### INPUT
◇ ◇ ◇ ◇
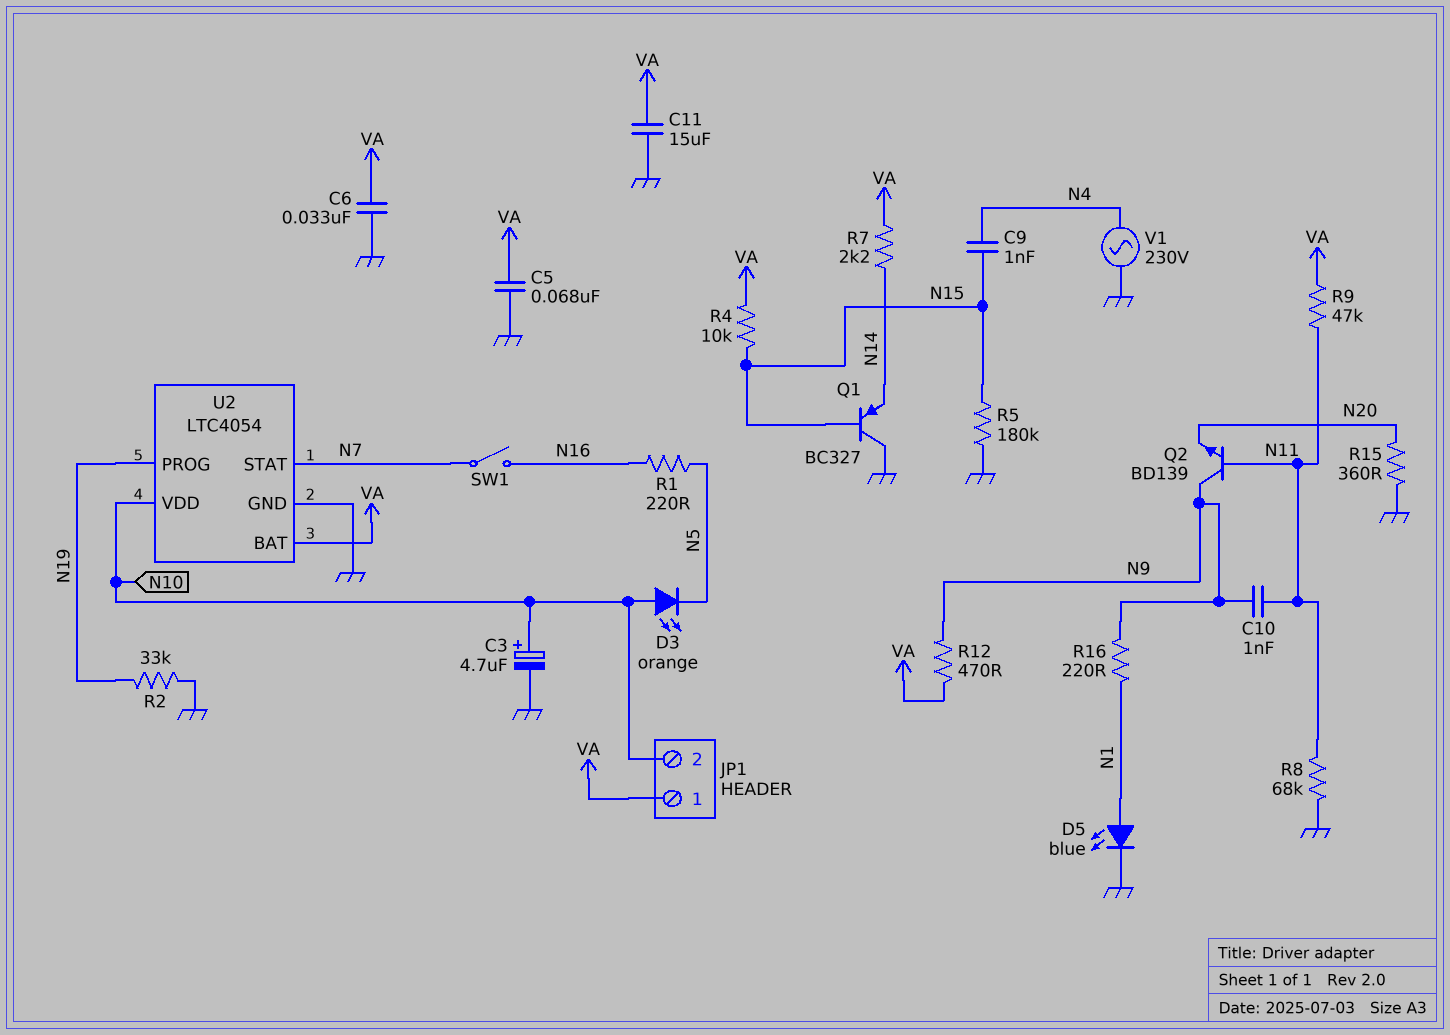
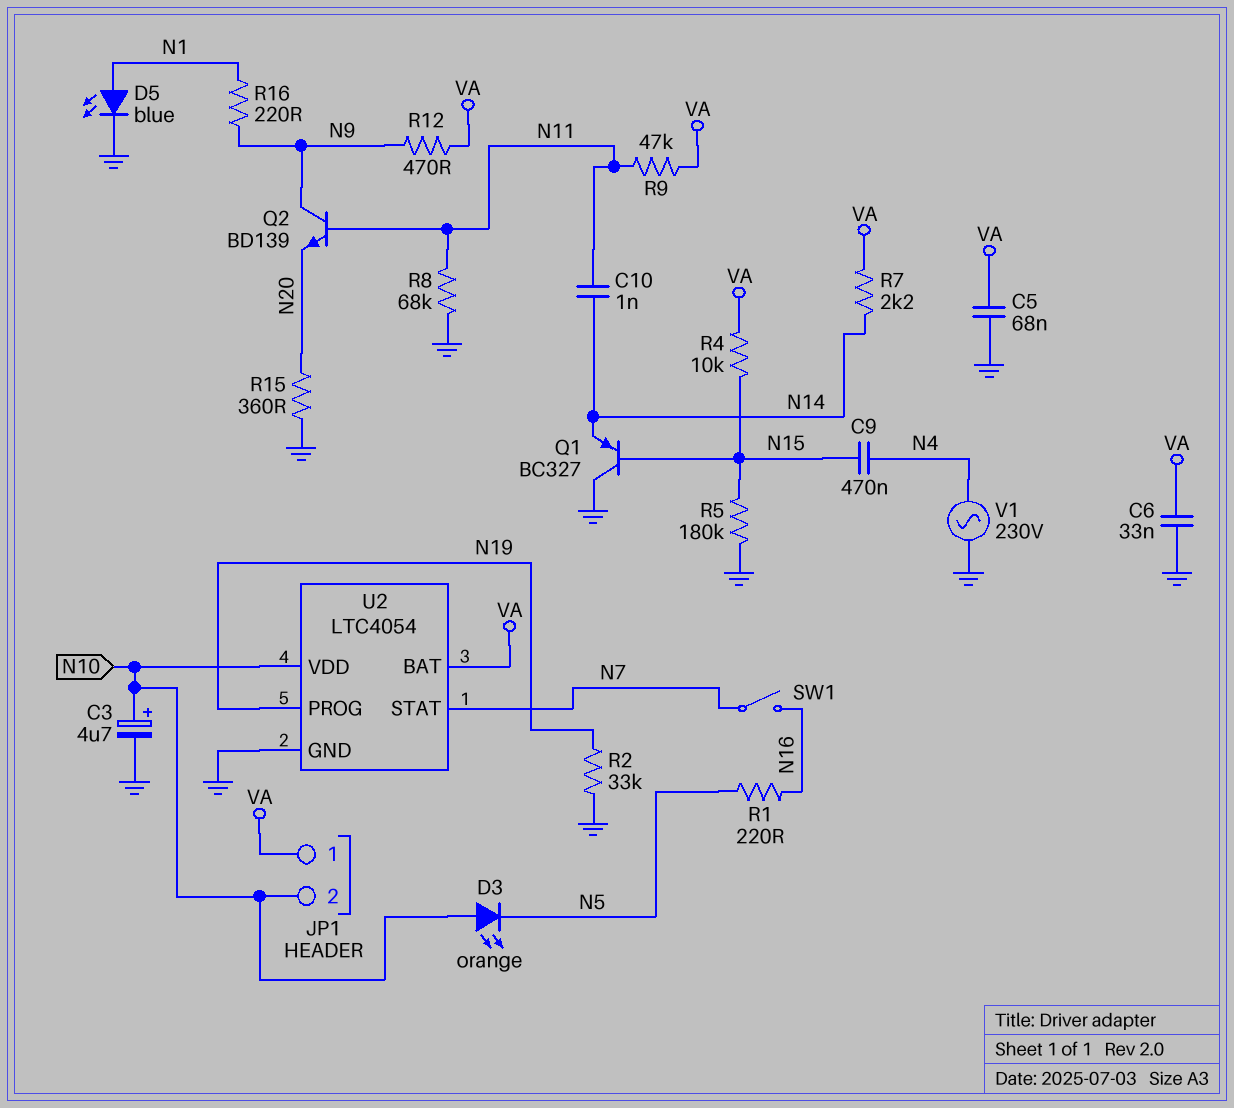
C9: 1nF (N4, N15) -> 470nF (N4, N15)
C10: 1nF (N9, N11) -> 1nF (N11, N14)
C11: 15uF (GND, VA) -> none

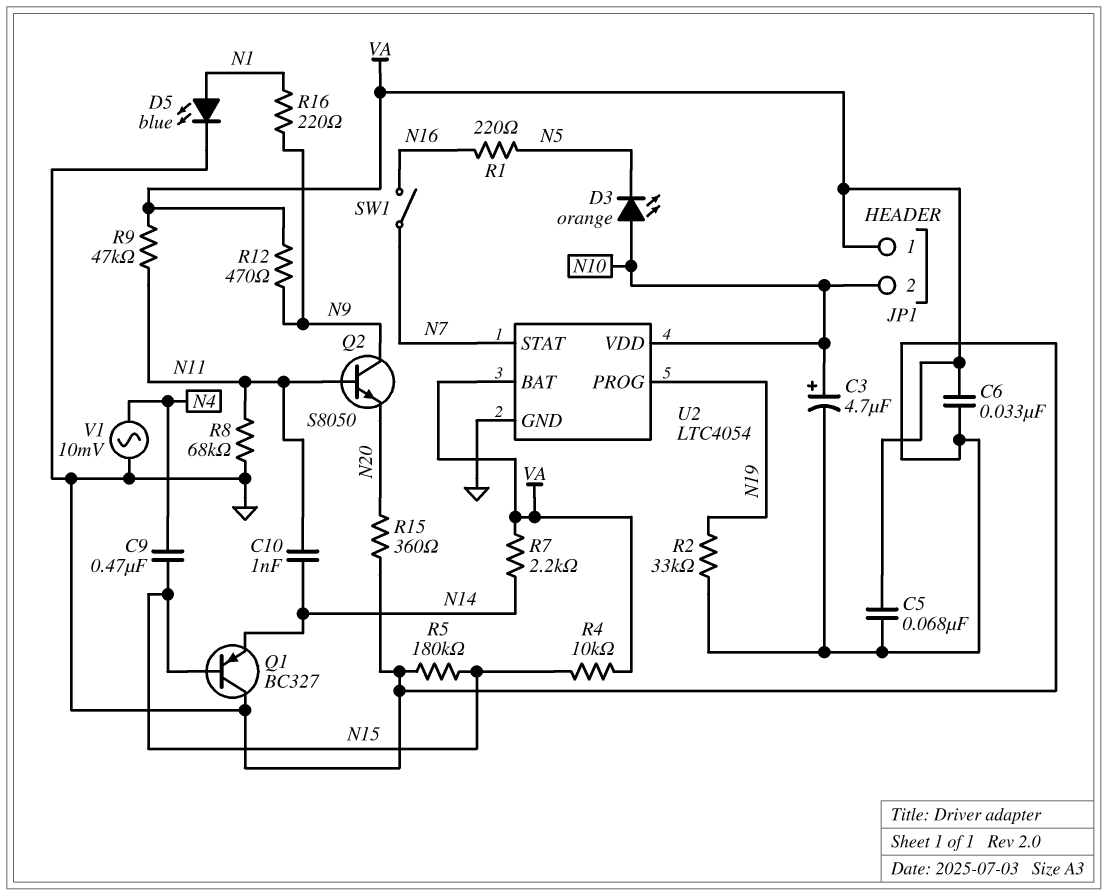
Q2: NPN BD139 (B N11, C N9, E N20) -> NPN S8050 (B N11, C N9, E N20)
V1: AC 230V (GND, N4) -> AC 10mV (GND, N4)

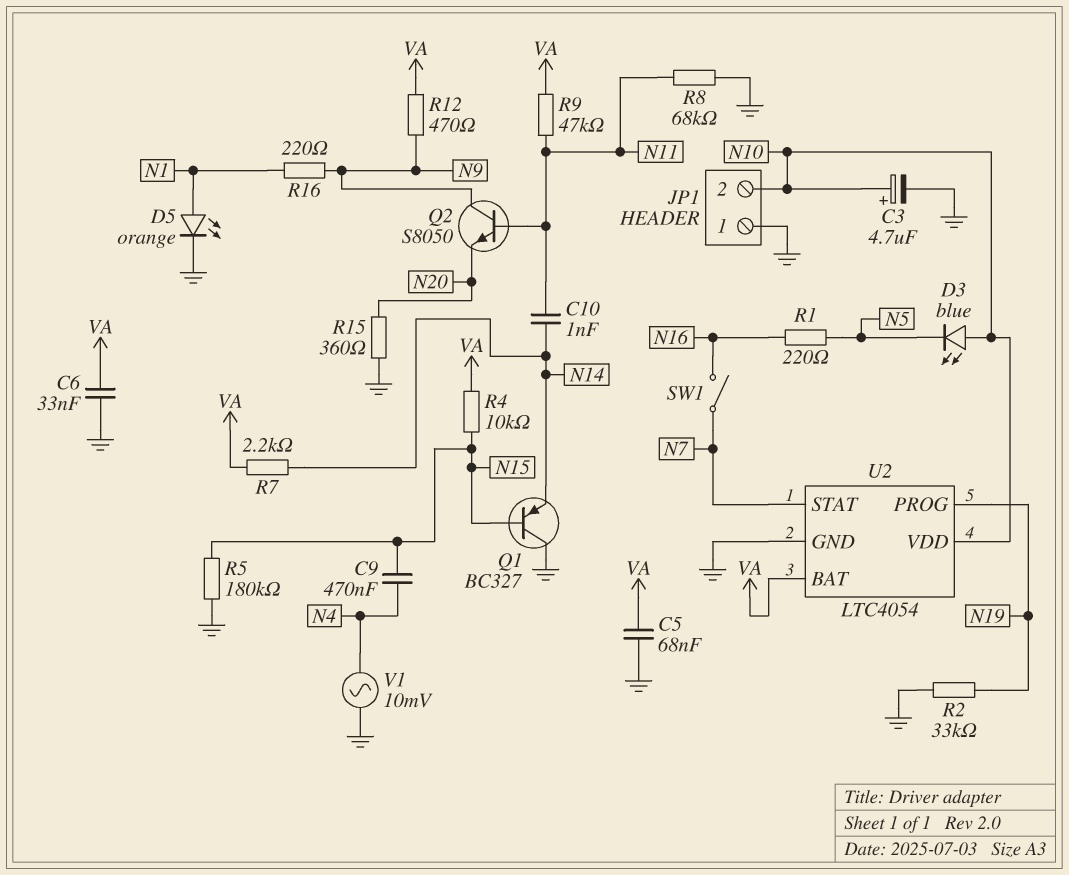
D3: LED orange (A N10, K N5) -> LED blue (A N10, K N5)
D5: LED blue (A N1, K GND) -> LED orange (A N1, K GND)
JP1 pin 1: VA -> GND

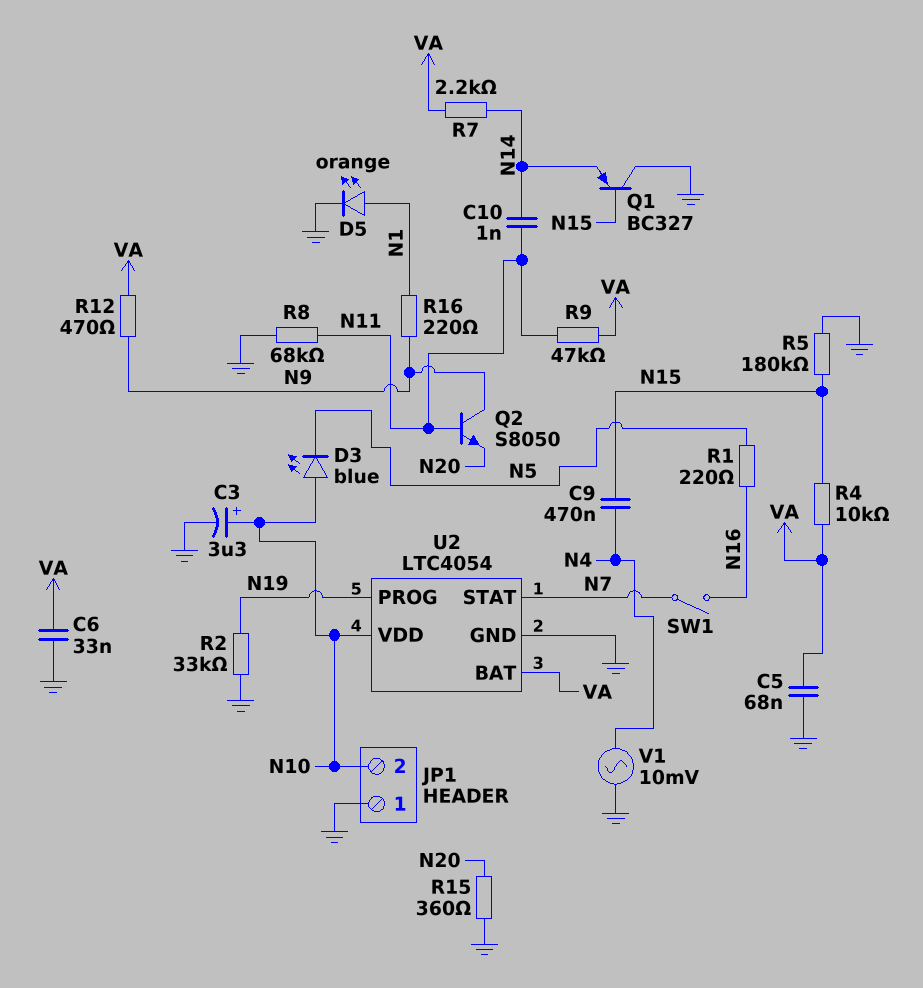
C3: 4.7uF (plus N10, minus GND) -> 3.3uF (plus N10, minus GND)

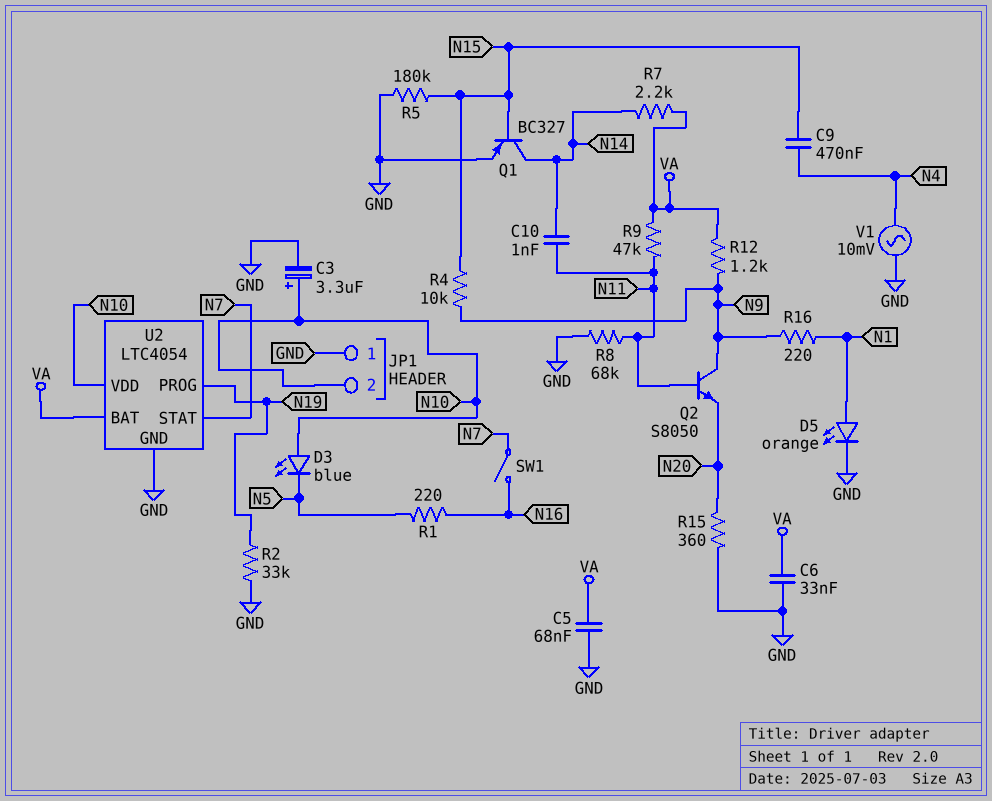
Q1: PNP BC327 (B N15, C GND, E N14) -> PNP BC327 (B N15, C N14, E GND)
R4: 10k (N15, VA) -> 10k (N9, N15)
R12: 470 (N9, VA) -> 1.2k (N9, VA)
◇ ◇ ◇ ◇
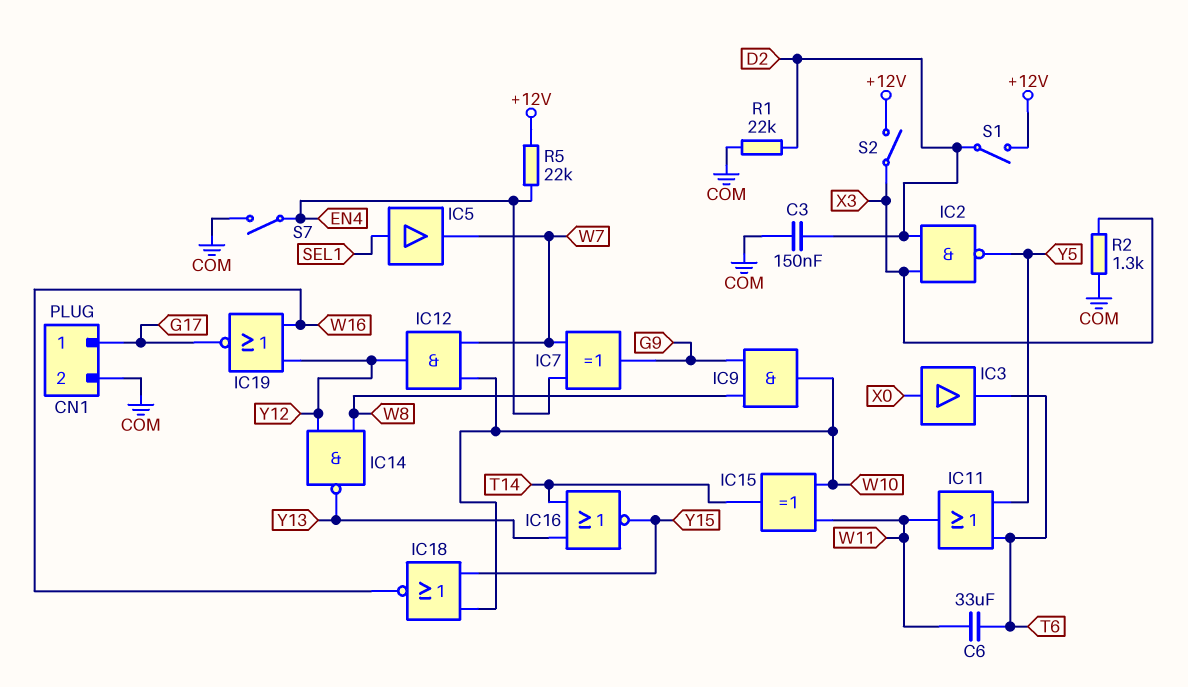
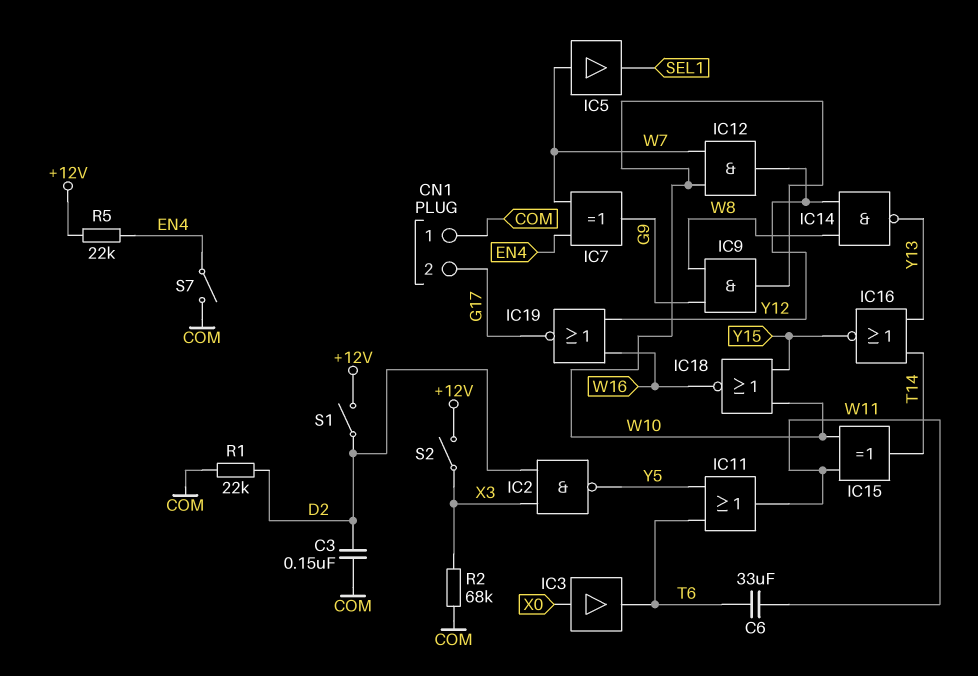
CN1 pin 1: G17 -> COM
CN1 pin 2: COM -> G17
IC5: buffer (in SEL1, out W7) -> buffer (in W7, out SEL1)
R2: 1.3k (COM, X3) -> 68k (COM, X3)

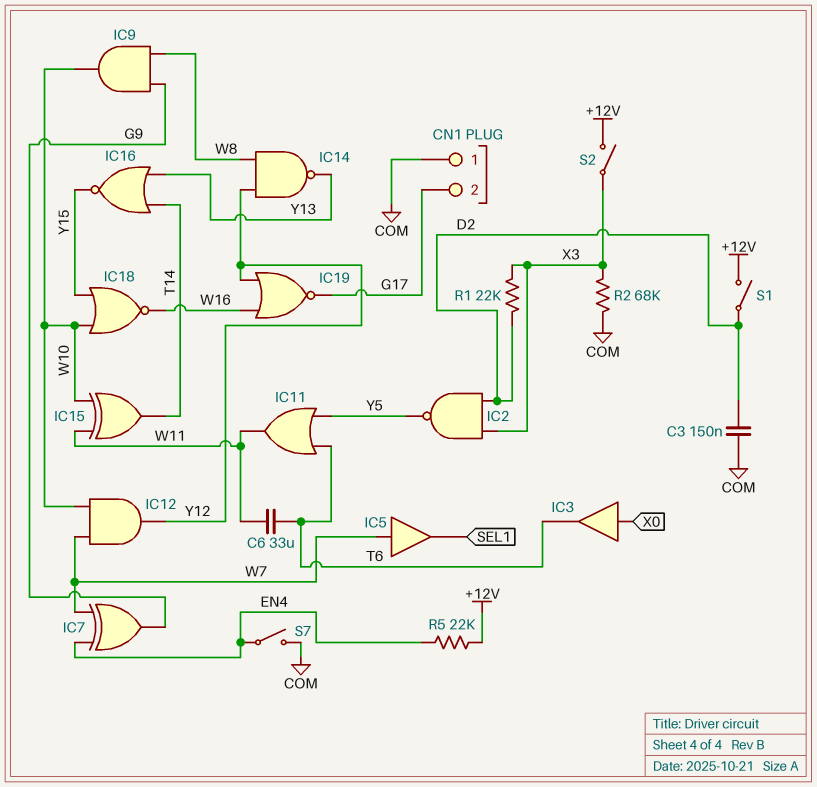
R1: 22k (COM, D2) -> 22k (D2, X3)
◇ ◇ ◇ ◇
### WORK ORDER
Note how many lines in the data above contain "blue", then state that number alone.

### RESULT BELOW
2